▶ [PROBLEM TO SOLVE]
Nothing but the lines below between the line holding "J3 pin 2: GND -> VBUS" and the line holding "RV1: 1k (GND, VO, wiper", inclusive, should appear in the answer, each set down exactly.

MATERIAL FOR THIS EXERCISE START

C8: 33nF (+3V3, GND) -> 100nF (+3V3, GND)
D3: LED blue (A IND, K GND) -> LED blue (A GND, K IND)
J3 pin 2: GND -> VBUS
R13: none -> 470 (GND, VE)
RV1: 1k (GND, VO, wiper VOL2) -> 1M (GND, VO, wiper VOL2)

MATERIAL FOR THIS EXERCISE END
MATERIAL FOR THIS EXERCISE START

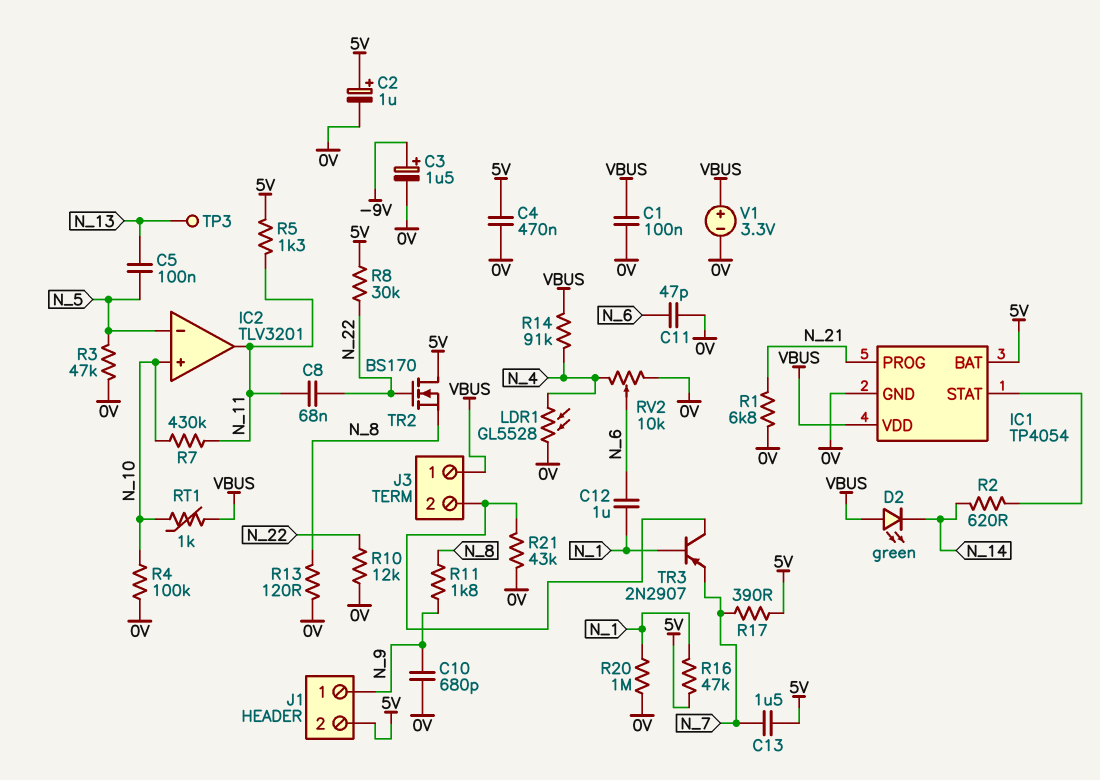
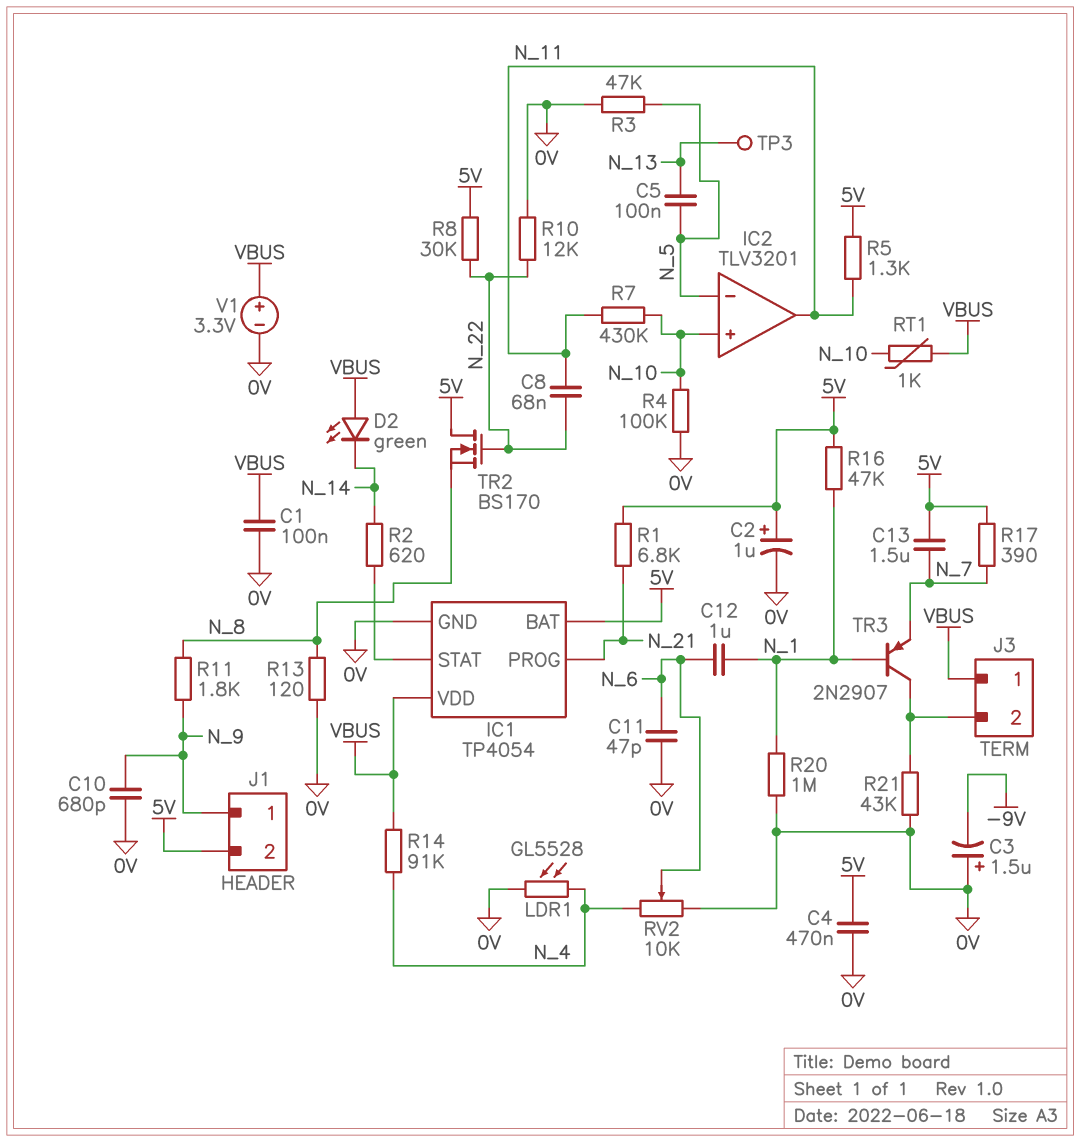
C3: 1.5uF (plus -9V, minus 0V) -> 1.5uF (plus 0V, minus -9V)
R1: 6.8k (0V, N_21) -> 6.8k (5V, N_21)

MATERIAL FOR THIS EXERCISE END

▶ [RESPONSE TO THIS TASK]
J3 pin 2: GND -> VBUS
R13: none -> 470 (GND, VE)
RV1: 1k (GND, VO, wiper VOL2) -> 1M (GND, VO, wiper VOL2)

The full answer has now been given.